#### [Provided entries]
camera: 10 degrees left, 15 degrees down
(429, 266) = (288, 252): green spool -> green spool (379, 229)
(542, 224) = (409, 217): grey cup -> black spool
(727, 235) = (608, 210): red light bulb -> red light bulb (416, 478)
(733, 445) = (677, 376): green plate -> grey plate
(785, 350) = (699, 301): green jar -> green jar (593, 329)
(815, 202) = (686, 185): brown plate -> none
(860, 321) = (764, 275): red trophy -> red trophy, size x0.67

==

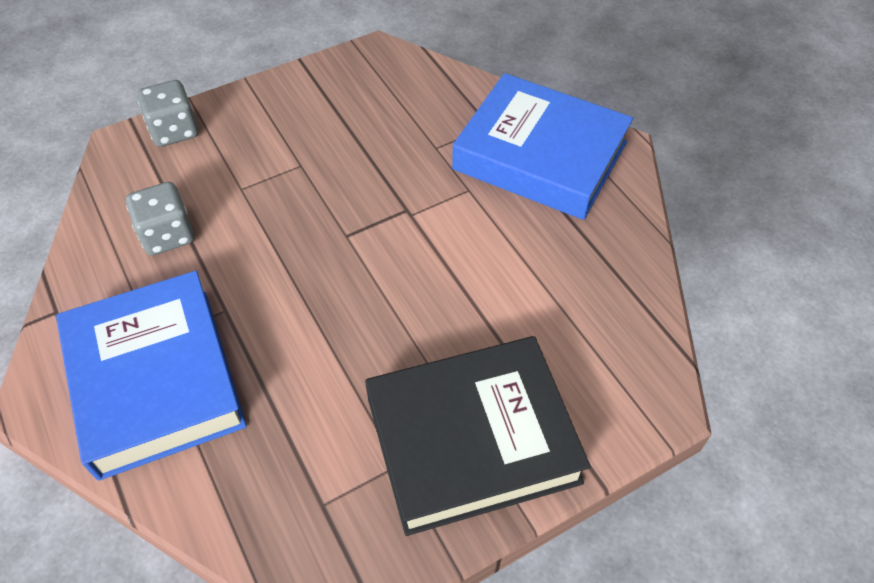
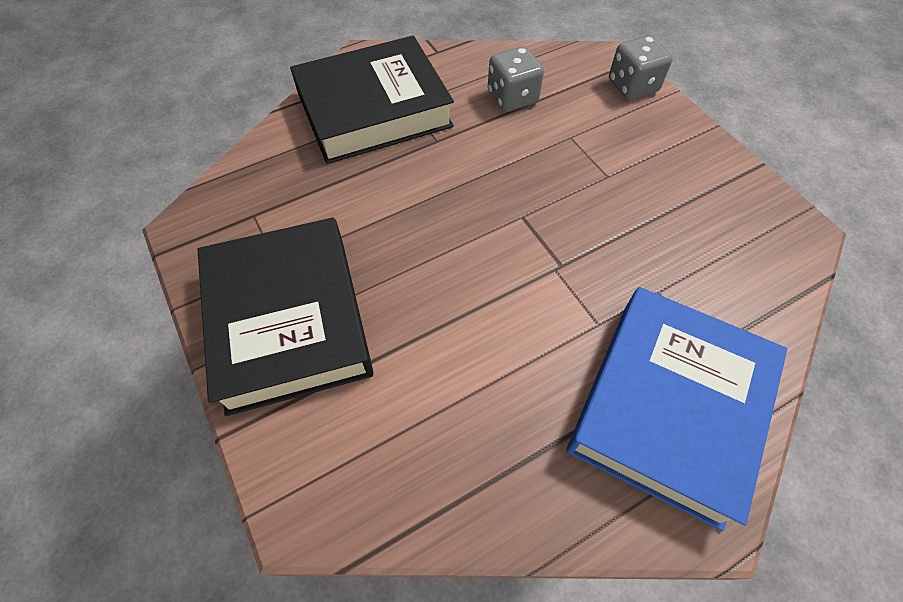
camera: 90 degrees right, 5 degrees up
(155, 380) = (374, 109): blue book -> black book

#### [Task requirements]
Give back, unchanged, the run of lines in the listing above that begins at the line containing "(785, 350) = (699, 301): green" and ends at the line containing "(860, 321) = (764, 275): red", both included.

#### [Exercise response]
(785, 350) = (699, 301): green jar -> green jar (593, 329)
(815, 202) = (686, 185): brown plate -> none
(860, 321) = (764, 275): red trophy -> red trophy, size x0.67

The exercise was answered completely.